> _Provided data_:
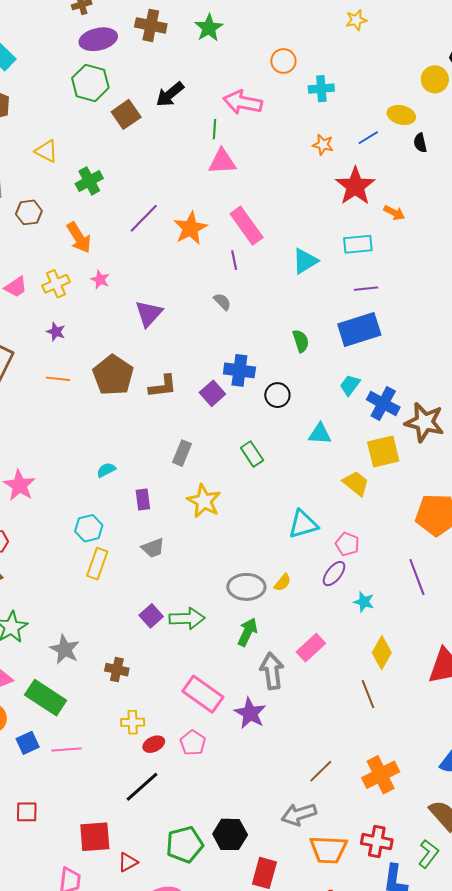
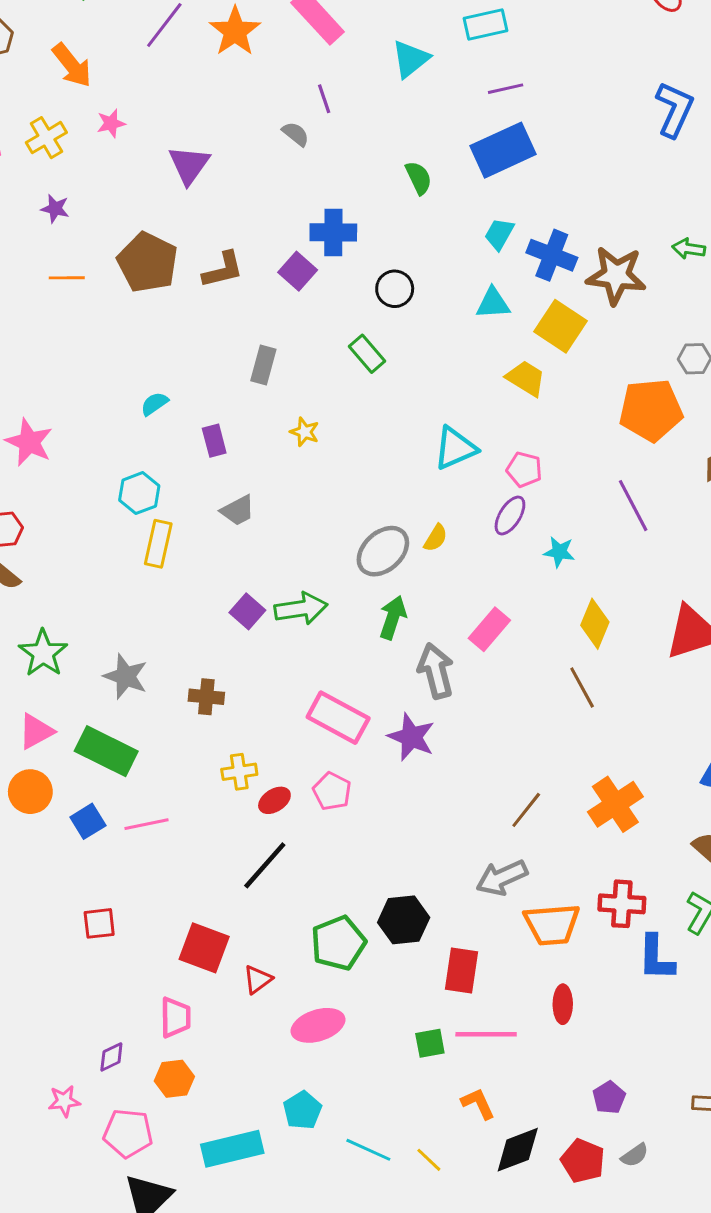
purple line: (234, 260) -> (324, 99), moved
pink star: (100, 280) -> (111, 123), turned -30
black circle: (277, 395) -> (395, 289), moved
cyan triangle: (320, 434) -> (493, 303), moved
yellow square: (383, 452) -> (560, 326), turned -36
yellow star: (204, 501) -> (305, 432), size x0.6
gray ellipse: (246, 587) -> (383, 551), turned -36
red square: (95, 837) -> (204, 948), turned 32

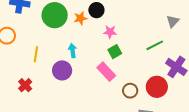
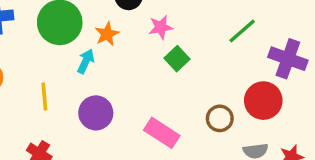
orange star: (80, 18) -> (107, 34), moved
cyan arrow: (73, 51) -> (86, 61), moved, turned 48
pink rectangle: (106, 72) -> (162, 133), moved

> _What you need to do_:
Gather every line from the listing above in which "pink" appears, and copy those lines.

> _Response to the task_:
pink star: (100, 280) -> (111, 123), turned -30
pink rectangle: (106, 72) -> (162, 133), moved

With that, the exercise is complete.